What you need to do —
Pull out every line of the material that contains the word "image", matching case exactly.

(Source records)

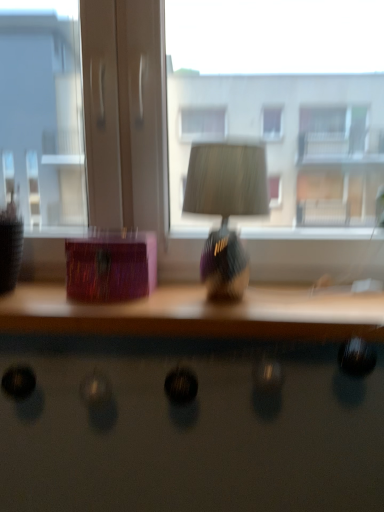
Question: Is shiny purple lampshade at center shorter than shiny black desk at lower center?

Choices:
 (A) yes
 (B) no

Answer: (B)

Question: Could you tell me if shiny purple lampshade at center is turned towards shiny black desk at lower center?

Choices:
 (A) yes
 (B) no

Answer: (B)

Question: Can you see shiny purple lampshade at center touching shiny black desk at lower center?

Choices:
 (A) no
 (B) yes

Answer: (A)

Question: Is shiny purple lampshade at center positioned before shiny black desk at lower center?

Choices:
 (A) no
 (B) yes

Answer: (A)

Question: From the image's perspective, is shiny purple lampshade at center on shiny black desk at lower center?

Choices:
 (A) no
 (B) yes

Answer: (B)

Question: Would you say transparent glass window at center is to the left or to the right of shiny black desk at lower center in the picture?

Choices:
 (A) left
 (B) right

Answer: (A)

Question: Considering the positions of transparent glass window at center and shiny black desk at lower center in the image, is transparent glass window at center wider or thinner than shiny black desk at lower center?

Choices:
 (A) wide
 (B) thin

Answer: (A)

Question: Which is correct: transparent glass window at center is inside shiny black desk at lower center, or outside of it?

Choices:
 (A) inside
 (B) outside

Answer: (B)

Question: From a real-world perspective, is transparent glass window at center physically located above or below shiny black desk at lower center?

Choices:
 (A) above
 (B) below

Answer: (A)

Question: From a real-world perspective, is shiny purple lampshade at center positioned above or below transparent glass window at center?

Choices:
 (A) above
 (B) below

Answer: (B)

Question: Based on their sizes in the image, would you say shiny purple lampshade at center is bigger or smaller than transparent glass window at center?

Choices:
 (A) small
 (B) big

Answer: (A)

Question: From the image's perspective, is shiny purple lampshade at center above or below transparent glass window at center?

Choices:
 (A) above
 (B) below

Answer: (B)

Question: Relative to transparent glass window at center, is shiny purple lampshade at center in front or behind?

Choices:
 (A) behind
 (B) front

Answer: (B)

Question: From the image's perspective, is shiny black desk at lower center located above or below wooden table at center?

Choices:
 (A) above
 (B) below

Answer: (B)

Question: Visually, is shiny black desk at lower center positioned to the left or to the right of wooden table at center?

Choices:
 (A) left
 (B) right

Answer: (B)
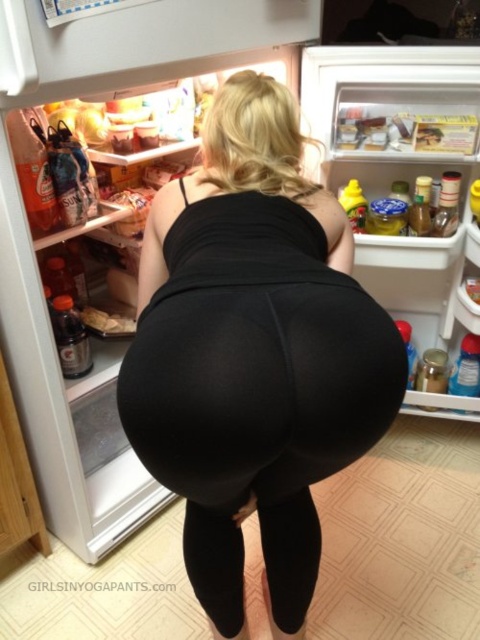
Question: Which of the following is the closest to the observer?

Choices:
 (A) (267, 531)
 (B) (254, 344)

Answer: (B)

Question: Among these points, which one is nearest to the camera?

Choices:
 (A) (357, 307)
 (B) (289, 541)

Answer: (A)

Question: Where is black matte leggings at center located in relation to black leggings at lower center in the image?

Choices:
 (A) left
 (B) right

Answer: (A)

Question: Is black matte leggings at center thinner than black leggings at lower center?

Choices:
 (A) no
 (B) yes

Answer: (A)

Question: Observing the image, what is the correct spatial positioning of black matte leggings at center in reference to black leggings at lower center?

Choices:
 (A) right
 (B) left

Answer: (B)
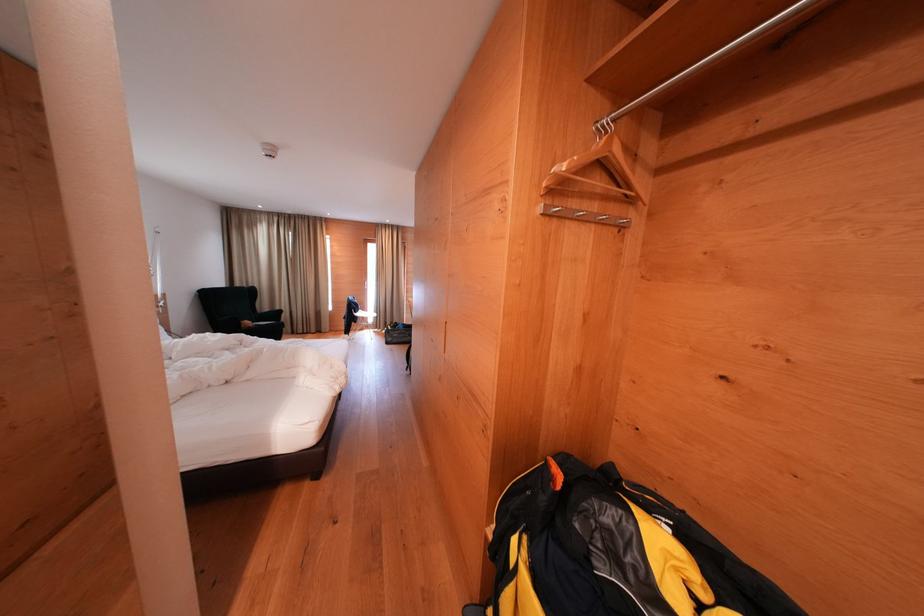
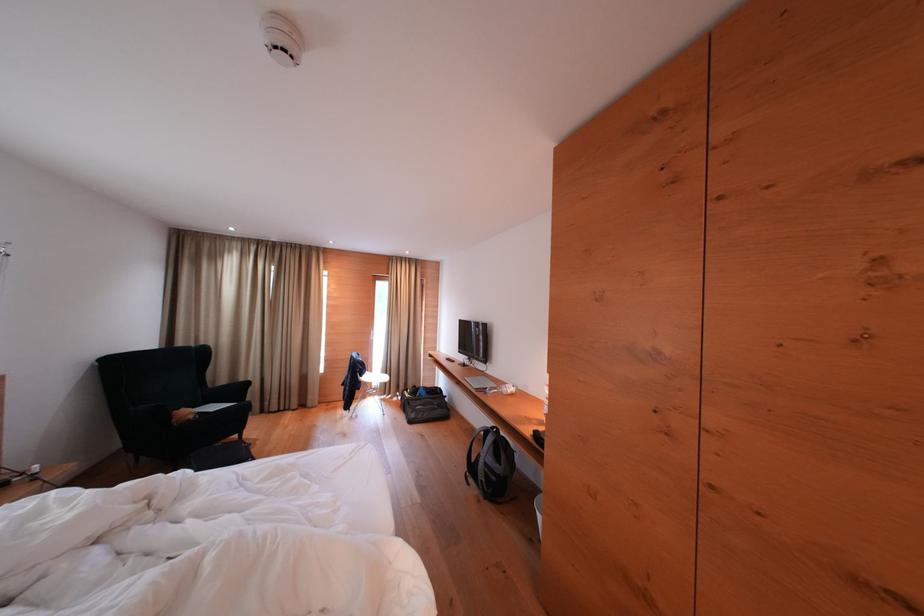
Find the pixel in the second image that matches pixel 374 318 in the first image.

(383, 379)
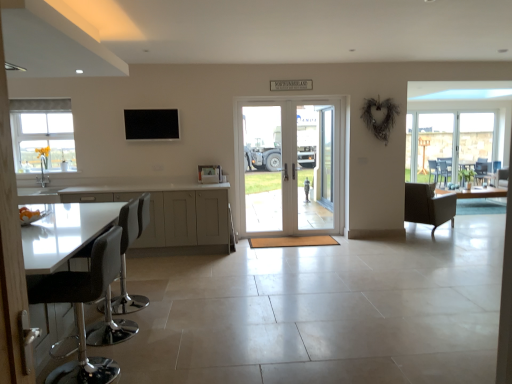
Question: Is point (253, 206) positioned closer to the camera than point (134, 190)?

Choices:
 (A) farther
 (B) closer

Answer: (A)

Question: Considering their positions, is clear glass door at center, which is the second screen door from right to left, located in front of or behind white glossy cabinets at lower left?

Choices:
 (A) front
 (B) behind

Answer: (B)

Question: Considering the real-world distances, which object is farthest from the black leather stool at lower left, arranged as the 2th chair when viewed from the left?

Choices:
 (A) clear glass door at center, the first screen door in the left-to-right sequence
 (B) black leather bar stool at left, which is counted as the second chair, starting from the front
 (C) clear glass door at center, which is counted as the 2th screen door, starting from the left
 (D) white frosted glass window at upper left
 (E) white glossy door at center

Answer: (D)

Question: Which of these objects is positioned closest to the black matte tv at upper center?

Choices:
 (A) black leather bar stool at left, which is the first chair in left-to-right order
 (B) black leather stool at lower left, the 3th chair when ordered from back to front
 (C) white frosted glass window at upper left
 (D) clear glass door at center, arranged as the 1th screen door when viewed from the right
 (E) leather-like brown chair at right, arranged as the third chair when viewed from the front

Answer: (C)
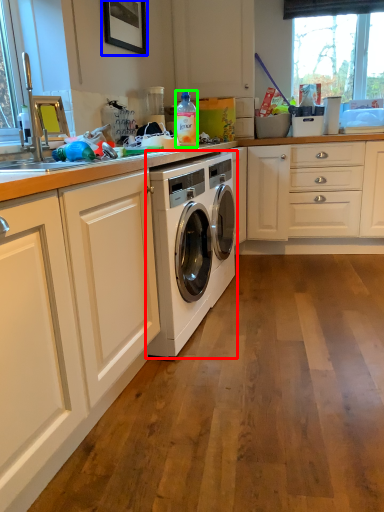
Question: Considering the real-world distances, which object is closest to washing machine (highlighted by a red box)? picture frame (highlighted by a blue box) or bottle (highlighted by a green box).

Choices:
 (A) picture frame
 (B) bottle

Answer: (B)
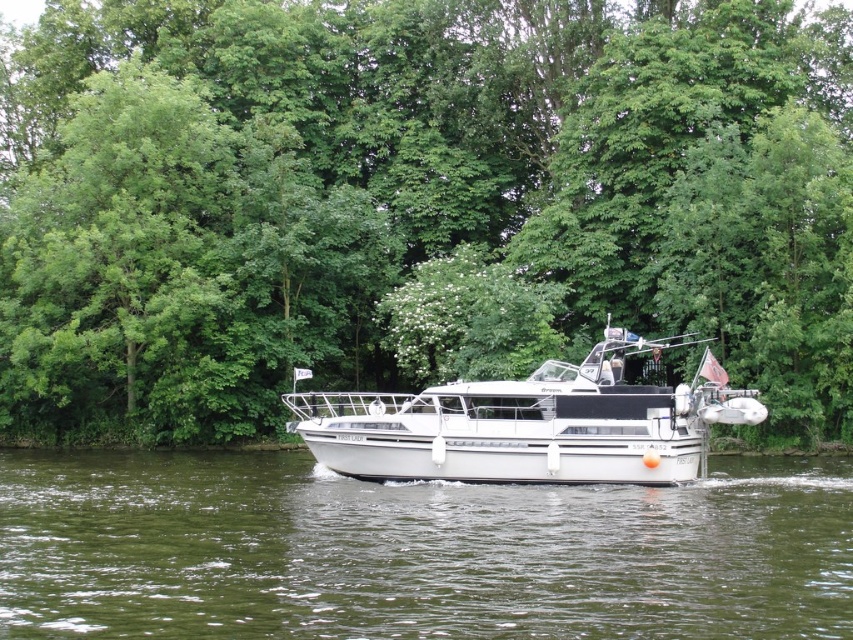
Is green leafy trees at center positioned at the back of green water at center?

Yes.

Does green leafy trees at center have a larger size compared to green water at center?

Indeed, green leafy trees at center has a larger size compared to green water at center.

Is point (688, 97) in front of point (131, 628)?

No, it is not.

The width and height of the screenshot is (853, 640). In order to click on green leafy trees at center in this screenshot , I will do `click(413, 202)`.

Can you confirm if green water at center is positioned to the left of white glossy boat at center?

Indeed, green water at center is positioned on the left side of white glossy boat at center.

Does point (271, 556) lie behind point (509, 435)?

No, it is in front of (509, 435).

The width and height of the screenshot is (853, 640). What do you see at coordinates (415, 552) in the screenshot?
I see `green water at center` at bounding box center [415, 552].

The width and height of the screenshot is (853, 640). What are the coordinates of `green water at center` in the screenshot? It's located at (415, 552).

Does green leafy trees at center appear over white glossy boat at center?

Yes.

How much distance is there between green leafy trees at center and white glossy boat at center?

They are 9.78 meters apart.

Is point (158, 336) closer to viewer compared to point (699, 384)?

No, (158, 336) is further to viewer.

The height and width of the screenshot is (640, 853). What are the coordinates of `green leafy trees at center` in the screenshot? It's located at (413, 202).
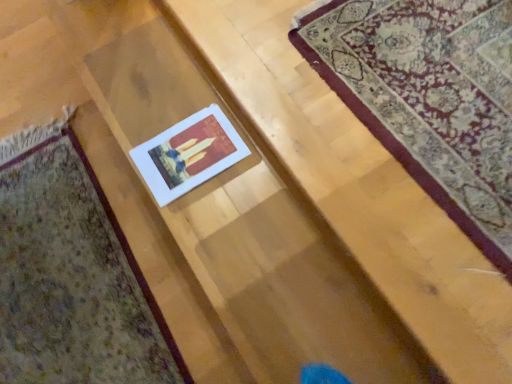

Solution to this exercise —
Question: From the image's perspective, is shiny purple lampshade at center on shiny black desk at lower center?
Question: Considering the positions of transparent glass window at center and shiny black desk at lower center in the image, is transparent glass window at center wider or thinner than shiny black desk at lower center?
Question: Based on their sizes in the image, would you say shiny purple lampshade at center is bigger or smaller than transparent glass window at center?
Question: From the image's perspective, is shiny purple lampshade at center above or below transparent glass window at center?
Question: From the image's perspective, is shiny black desk at lower center located above or below wooden table at center?
Question: Where is black matte leggings at center located in relation to black leggings at lower center in the image?
Question: Observing the image, what is the correct spatial positioning of black matte leggings at center in reference to black leggings at lower center?
Find the pixel in the second image that matches pixel 374 318 in the first image.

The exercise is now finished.